> Supplied entries
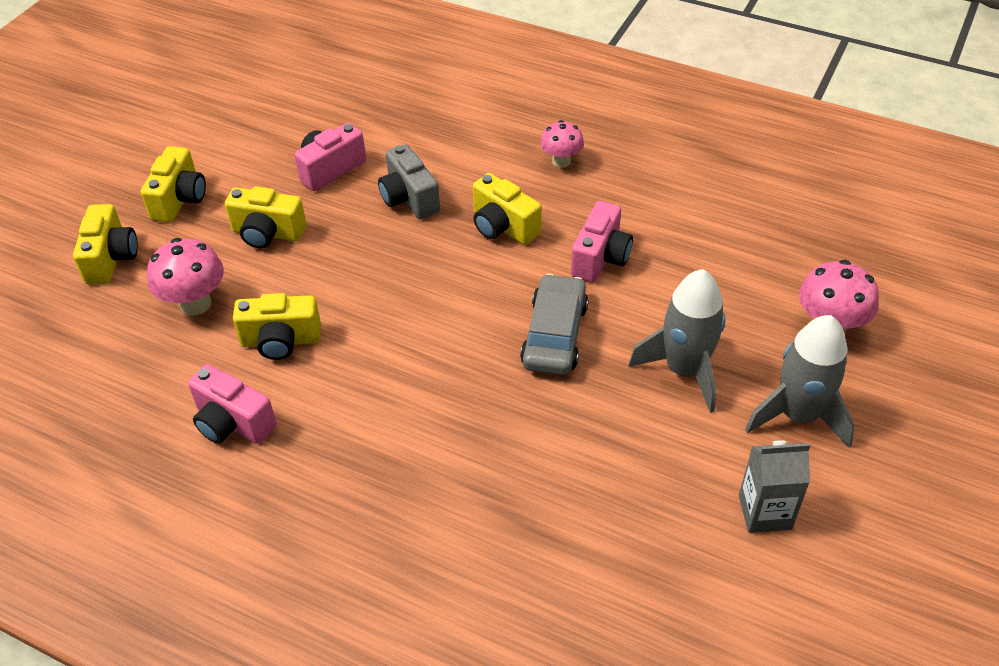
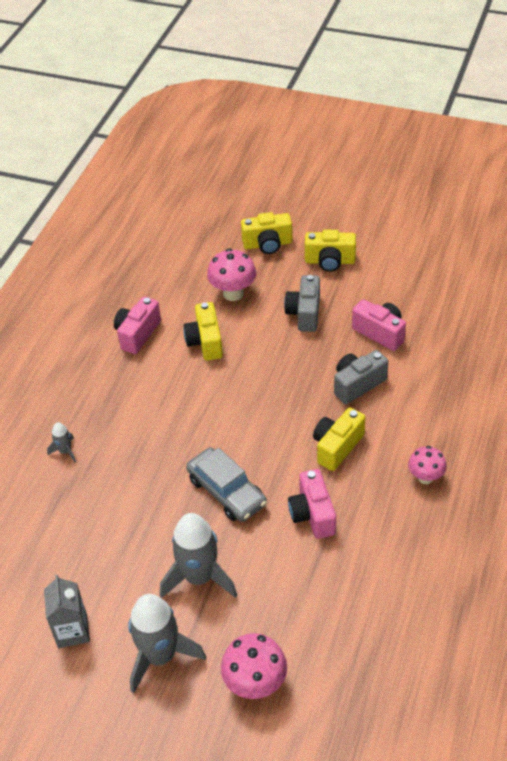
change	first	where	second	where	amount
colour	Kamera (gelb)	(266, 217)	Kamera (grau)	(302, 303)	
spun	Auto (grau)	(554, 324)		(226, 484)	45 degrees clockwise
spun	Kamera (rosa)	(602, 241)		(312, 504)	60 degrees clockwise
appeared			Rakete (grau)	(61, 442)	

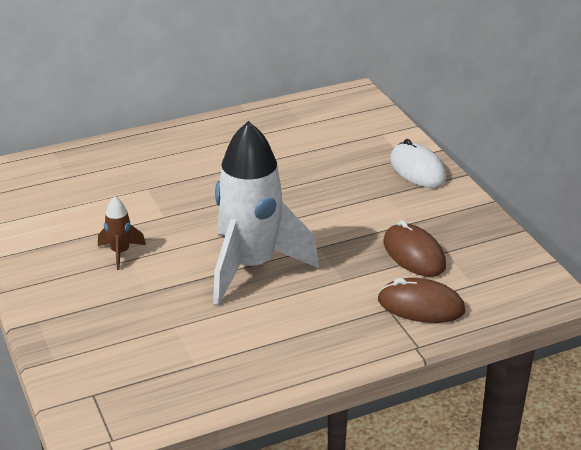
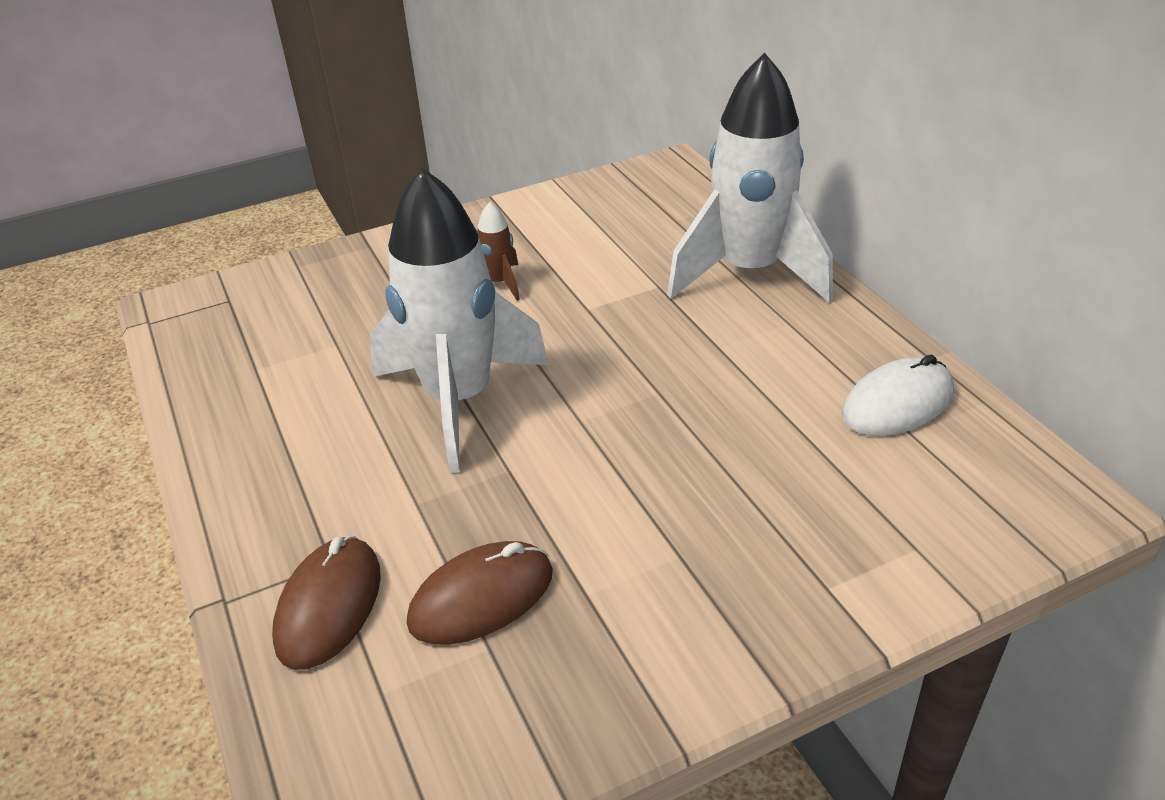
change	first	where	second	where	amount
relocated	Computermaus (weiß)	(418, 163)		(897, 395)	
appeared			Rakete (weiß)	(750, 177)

> What to produce
Line by line, retype the records above exactly, minus the images.

> Solution to this exercise
change	first	where	second	where	amount
colour	Kamera (gelb)	(266, 217)	Kamera (grau)	(302, 303)	
spun	Auto (grau)	(554, 324)		(226, 484)	45 degrees clockwise
spun	Kamera (rosa)	(602, 241)		(312, 504)	60 degrees clockwise
appeared			Rakete (grau)	(61, 442)	

change	first	where	second	where	amount
relocated	Computermaus (weiß)	(418, 163)		(897, 395)	
appeared			Rakete (weiß)	(750, 177)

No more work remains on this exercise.